- **Your task**
Transcribe the data verbatim and drop its images.

- **Dataset excerpt**
»»
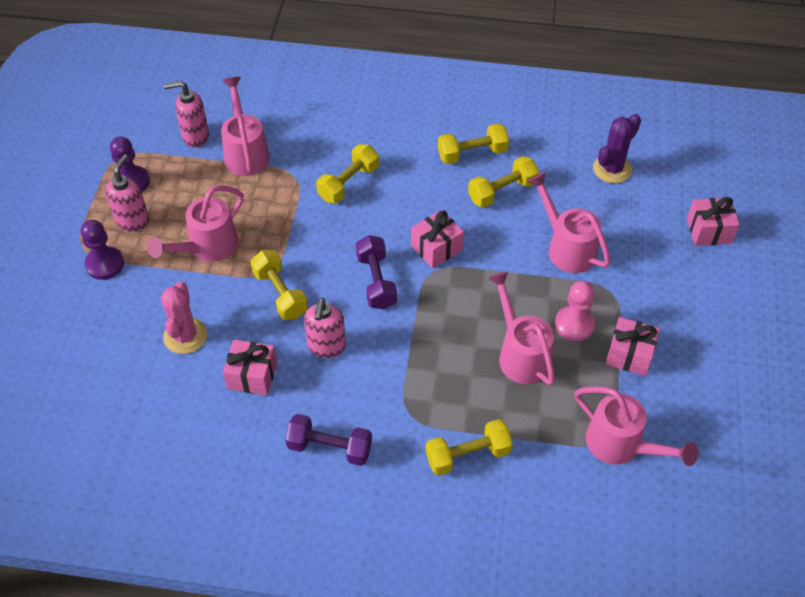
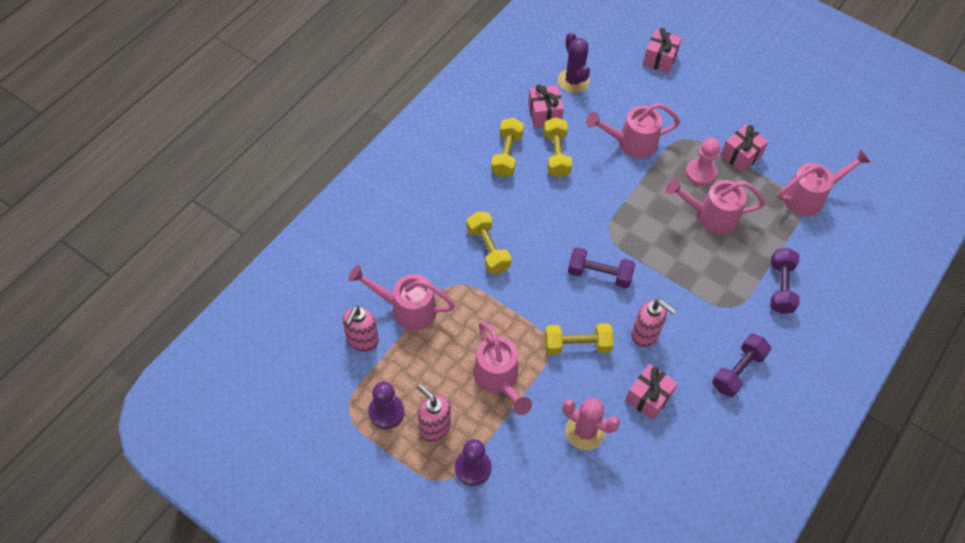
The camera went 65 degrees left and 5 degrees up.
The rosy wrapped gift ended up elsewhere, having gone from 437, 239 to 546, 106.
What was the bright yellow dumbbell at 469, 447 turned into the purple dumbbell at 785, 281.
««
- **Solved exercise**
The camera went 65 degrees left and 5 degrees up.
The rosy wrapped gift ended up elsewhere, having gone from 437, 239 to 546, 106.
What was the bright yellow dumbbell at 469, 447 turned into the purple dumbbell at 785, 281.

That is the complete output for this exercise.